- [Problem statement]:
Copy out exactly the lines below that run from the one holding "grey boat: 1 -> 0" to the one holding "orange star: 3 -> 5", keeping both of those lines and no others.

Stored data:
§ §
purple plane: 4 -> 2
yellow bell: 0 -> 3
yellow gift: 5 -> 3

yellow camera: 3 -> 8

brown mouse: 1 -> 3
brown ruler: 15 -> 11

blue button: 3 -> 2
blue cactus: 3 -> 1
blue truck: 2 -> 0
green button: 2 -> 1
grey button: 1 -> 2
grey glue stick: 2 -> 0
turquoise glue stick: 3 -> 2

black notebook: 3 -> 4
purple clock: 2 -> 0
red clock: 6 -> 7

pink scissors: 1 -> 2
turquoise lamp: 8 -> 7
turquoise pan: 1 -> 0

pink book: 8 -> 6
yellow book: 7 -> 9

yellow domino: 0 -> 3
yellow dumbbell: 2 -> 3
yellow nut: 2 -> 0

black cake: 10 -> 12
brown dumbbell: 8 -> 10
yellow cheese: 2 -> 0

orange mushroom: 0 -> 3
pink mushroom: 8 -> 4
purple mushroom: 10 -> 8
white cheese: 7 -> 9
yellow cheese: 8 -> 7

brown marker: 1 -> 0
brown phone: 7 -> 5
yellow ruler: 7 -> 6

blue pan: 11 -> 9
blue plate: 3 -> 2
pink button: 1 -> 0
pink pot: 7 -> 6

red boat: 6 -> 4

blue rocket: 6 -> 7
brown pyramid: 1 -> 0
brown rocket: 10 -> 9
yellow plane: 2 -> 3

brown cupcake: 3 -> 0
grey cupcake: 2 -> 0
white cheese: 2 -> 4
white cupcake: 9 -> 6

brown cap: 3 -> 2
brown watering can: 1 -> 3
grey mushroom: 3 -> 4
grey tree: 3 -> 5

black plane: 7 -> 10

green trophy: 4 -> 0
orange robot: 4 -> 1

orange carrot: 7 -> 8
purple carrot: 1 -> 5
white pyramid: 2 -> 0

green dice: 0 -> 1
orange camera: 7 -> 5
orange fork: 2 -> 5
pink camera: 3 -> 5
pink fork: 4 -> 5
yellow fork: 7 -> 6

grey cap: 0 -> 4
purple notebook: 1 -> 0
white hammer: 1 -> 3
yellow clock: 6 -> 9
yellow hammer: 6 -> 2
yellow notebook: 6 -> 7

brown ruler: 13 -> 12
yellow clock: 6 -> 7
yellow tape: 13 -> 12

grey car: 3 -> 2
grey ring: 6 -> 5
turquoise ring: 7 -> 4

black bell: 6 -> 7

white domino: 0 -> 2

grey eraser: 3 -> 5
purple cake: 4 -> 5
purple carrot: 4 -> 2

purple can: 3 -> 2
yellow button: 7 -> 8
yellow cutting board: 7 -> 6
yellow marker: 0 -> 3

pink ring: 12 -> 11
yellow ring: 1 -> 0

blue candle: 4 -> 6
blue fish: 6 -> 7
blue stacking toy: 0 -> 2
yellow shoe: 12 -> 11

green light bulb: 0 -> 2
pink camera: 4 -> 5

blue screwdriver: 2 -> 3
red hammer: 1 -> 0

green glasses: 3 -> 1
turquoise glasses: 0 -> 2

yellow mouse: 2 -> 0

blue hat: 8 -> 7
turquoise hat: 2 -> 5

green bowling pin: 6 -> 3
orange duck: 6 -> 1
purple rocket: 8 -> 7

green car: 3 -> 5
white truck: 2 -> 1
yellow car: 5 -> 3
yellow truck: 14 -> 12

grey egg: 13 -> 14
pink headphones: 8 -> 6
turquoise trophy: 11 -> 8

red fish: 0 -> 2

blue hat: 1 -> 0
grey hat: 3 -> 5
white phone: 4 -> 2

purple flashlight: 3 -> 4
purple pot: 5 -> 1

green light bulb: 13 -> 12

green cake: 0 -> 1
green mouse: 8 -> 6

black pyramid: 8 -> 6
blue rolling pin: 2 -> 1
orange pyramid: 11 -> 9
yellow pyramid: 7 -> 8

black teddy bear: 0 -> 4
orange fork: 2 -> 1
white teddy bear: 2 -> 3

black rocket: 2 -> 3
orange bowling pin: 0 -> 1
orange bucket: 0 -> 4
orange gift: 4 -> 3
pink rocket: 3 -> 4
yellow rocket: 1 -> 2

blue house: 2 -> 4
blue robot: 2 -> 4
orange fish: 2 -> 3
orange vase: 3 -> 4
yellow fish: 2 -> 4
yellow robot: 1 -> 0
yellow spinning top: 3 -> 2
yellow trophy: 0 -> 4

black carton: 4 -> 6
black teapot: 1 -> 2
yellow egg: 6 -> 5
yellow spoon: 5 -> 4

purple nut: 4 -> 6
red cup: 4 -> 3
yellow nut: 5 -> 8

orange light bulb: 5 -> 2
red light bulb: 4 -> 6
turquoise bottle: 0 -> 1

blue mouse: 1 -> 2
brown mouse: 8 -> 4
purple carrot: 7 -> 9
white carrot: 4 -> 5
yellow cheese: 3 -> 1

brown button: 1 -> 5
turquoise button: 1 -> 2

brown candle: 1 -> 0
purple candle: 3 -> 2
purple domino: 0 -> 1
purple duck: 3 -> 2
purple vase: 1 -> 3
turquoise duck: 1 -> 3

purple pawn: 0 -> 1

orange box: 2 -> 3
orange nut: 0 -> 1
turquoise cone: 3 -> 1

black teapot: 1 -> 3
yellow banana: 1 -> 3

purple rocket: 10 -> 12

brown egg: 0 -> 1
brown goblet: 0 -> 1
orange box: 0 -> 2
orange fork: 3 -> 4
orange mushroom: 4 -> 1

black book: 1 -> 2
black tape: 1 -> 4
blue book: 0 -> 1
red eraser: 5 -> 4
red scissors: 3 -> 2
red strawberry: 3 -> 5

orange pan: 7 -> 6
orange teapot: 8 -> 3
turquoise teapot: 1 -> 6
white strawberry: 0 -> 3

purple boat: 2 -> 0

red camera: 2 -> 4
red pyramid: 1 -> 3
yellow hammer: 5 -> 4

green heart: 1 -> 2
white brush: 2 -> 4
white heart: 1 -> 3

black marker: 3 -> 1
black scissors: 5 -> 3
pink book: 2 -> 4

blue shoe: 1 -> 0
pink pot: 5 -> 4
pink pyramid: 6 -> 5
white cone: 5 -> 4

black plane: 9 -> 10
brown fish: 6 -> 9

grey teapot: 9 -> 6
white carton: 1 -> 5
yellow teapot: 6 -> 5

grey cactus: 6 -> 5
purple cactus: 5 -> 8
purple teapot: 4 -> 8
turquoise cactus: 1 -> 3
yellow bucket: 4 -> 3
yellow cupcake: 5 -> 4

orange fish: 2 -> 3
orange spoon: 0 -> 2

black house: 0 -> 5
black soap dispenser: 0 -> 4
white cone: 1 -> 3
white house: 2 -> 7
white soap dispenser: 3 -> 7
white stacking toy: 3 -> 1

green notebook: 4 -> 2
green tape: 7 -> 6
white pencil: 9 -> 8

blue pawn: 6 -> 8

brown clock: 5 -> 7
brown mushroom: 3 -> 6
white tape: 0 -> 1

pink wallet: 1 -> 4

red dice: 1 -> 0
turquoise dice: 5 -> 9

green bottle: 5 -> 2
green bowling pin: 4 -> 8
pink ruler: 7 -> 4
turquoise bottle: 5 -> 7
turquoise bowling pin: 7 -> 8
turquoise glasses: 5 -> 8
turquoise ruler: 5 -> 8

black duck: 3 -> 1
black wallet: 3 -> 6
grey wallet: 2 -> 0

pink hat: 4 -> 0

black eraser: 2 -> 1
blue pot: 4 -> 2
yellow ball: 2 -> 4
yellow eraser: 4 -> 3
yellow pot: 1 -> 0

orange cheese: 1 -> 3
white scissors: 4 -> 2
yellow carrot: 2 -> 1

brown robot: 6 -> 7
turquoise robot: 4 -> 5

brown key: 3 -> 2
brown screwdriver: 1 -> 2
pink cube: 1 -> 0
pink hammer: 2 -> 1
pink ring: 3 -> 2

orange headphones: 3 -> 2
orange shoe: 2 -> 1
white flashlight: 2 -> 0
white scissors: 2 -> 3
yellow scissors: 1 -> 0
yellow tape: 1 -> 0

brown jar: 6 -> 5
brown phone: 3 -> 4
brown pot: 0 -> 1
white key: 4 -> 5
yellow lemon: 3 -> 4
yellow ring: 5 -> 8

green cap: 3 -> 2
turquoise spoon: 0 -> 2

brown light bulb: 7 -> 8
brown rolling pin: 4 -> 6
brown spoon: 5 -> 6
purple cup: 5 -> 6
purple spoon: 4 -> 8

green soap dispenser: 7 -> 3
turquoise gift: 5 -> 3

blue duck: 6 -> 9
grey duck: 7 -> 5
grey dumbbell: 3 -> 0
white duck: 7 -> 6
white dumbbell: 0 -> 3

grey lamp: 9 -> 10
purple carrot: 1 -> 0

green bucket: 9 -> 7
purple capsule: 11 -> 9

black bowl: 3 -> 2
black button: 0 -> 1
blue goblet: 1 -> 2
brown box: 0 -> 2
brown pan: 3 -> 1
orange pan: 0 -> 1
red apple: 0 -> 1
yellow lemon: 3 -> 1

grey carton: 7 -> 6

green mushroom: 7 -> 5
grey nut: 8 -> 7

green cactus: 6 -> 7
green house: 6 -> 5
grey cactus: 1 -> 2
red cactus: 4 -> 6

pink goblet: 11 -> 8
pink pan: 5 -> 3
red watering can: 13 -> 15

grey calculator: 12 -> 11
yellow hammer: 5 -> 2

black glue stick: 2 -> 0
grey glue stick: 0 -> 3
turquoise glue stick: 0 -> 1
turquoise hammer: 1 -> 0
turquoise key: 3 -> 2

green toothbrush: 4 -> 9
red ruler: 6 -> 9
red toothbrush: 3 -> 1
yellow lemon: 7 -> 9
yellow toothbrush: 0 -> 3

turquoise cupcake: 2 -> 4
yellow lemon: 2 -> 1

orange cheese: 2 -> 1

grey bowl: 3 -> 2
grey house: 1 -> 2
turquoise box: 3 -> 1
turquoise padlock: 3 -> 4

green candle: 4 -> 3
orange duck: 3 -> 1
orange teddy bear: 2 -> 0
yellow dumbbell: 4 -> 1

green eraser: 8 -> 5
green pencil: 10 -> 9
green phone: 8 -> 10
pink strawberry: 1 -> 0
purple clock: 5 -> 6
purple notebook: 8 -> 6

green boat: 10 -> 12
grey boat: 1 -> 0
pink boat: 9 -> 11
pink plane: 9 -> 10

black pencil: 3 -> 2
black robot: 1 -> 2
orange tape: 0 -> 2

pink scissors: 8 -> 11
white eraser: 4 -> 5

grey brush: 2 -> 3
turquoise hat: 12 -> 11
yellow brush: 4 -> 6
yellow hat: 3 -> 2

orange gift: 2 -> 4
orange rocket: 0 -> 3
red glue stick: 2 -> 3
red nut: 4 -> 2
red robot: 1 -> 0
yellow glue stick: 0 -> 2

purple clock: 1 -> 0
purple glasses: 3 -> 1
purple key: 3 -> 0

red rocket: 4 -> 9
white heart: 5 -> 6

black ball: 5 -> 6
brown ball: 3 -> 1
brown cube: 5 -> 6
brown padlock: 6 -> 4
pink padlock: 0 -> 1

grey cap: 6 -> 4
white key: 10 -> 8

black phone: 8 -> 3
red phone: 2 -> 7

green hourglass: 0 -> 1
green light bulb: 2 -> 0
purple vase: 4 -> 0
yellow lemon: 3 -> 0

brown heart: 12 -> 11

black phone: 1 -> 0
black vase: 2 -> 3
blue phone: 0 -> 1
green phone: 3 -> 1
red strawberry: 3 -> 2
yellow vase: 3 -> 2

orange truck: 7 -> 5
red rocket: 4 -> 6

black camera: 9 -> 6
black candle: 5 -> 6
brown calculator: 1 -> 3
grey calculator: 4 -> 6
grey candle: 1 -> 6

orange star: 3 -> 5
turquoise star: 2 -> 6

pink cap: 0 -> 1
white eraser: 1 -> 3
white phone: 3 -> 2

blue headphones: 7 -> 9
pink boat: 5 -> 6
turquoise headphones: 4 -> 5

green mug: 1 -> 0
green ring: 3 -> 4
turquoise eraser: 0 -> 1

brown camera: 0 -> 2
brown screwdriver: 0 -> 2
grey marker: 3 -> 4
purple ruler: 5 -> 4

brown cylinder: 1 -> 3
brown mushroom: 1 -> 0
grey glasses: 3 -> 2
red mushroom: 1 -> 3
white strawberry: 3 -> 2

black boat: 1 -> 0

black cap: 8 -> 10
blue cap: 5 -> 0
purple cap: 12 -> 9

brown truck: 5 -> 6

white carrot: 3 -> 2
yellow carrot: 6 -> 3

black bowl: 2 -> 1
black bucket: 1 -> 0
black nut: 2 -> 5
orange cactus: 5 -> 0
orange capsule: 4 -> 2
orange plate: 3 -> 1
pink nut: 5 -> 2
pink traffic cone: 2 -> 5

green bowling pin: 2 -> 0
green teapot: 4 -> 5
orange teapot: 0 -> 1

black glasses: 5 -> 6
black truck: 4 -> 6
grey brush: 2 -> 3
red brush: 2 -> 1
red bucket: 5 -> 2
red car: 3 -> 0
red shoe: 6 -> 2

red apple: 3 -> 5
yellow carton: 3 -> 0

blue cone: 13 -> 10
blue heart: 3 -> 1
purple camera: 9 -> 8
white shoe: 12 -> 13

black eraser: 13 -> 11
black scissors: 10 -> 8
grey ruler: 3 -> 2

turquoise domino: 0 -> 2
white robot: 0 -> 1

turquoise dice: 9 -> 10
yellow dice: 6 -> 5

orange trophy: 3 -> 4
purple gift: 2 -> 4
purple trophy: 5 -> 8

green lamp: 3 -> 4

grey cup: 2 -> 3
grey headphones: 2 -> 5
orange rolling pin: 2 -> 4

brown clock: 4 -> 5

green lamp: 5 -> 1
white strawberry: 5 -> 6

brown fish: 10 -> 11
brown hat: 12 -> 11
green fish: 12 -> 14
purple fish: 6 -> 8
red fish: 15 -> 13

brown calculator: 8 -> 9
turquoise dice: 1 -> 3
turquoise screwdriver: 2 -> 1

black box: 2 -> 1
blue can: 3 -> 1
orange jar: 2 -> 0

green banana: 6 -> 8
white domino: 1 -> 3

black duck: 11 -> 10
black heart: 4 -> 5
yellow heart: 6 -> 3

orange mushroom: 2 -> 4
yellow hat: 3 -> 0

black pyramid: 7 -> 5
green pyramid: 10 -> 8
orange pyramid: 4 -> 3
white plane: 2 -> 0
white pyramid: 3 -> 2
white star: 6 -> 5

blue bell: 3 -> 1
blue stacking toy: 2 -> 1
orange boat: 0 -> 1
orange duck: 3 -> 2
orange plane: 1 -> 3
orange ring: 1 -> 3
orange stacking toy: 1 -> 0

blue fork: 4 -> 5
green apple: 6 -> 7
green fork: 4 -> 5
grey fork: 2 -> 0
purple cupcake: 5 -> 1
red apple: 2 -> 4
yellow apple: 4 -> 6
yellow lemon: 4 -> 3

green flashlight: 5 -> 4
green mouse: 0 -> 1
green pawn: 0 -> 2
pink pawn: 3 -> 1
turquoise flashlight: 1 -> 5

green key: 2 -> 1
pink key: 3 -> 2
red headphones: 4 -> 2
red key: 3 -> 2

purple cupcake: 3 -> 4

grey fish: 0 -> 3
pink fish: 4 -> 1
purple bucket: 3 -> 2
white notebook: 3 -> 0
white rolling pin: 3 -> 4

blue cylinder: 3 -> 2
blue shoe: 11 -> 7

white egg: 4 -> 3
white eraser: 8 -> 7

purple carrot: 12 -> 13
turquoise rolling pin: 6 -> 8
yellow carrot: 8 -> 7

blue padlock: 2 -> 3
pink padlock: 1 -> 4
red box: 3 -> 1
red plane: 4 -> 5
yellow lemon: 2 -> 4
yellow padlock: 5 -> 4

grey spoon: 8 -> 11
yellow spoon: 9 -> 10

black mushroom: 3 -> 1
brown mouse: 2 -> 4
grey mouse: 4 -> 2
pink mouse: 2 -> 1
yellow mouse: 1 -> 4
§ §
- [Written solution]:
grey boat: 1 -> 0
pink boat: 9 -> 11
pink plane: 9 -> 10

black pencil: 3 -> 2
black robot: 1 -> 2
orange tape: 0 -> 2

pink scissors: 8 -> 11
white eraser: 4 -> 5

grey brush: 2 -> 3
turquoise hat: 12 -> 11
yellow brush: 4 -> 6
yellow hat: 3 -> 2

orange gift: 2 -> 4
orange rocket: 0 -> 3
red glue stick: 2 -> 3
red nut: 4 -> 2
red robot: 1 -> 0
yellow glue stick: 0 -> 2

purple clock: 1 -> 0
purple glasses: 3 -> 1
purple key: 3 -> 0

red rocket: 4 -> 9
white heart: 5 -> 6

black ball: 5 -> 6
brown ball: 3 -> 1
brown cube: 5 -> 6
brown padlock: 6 -> 4
pink padlock: 0 -> 1

grey cap: 6 -> 4
white key: 10 -> 8

black phone: 8 -> 3
red phone: 2 -> 7

green hourglass: 0 -> 1
green light bulb: 2 -> 0
purple vase: 4 -> 0
yellow lemon: 3 -> 0

brown heart: 12 -> 11

black phone: 1 -> 0
black vase: 2 -> 3
blue phone: 0 -> 1
green phone: 3 -> 1
red strawberry: 3 -> 2
yellow vase: 3 -> 2

orange truck: 7 -> 5
red rocket: 4 -> 6

black camera: 9 -> 6
black candle: 5 -> 6
brown calculator: 1 -> 3
grey calculator: 4 -> 6
grey candle: 1 -> 6

orange star: 3 -> 5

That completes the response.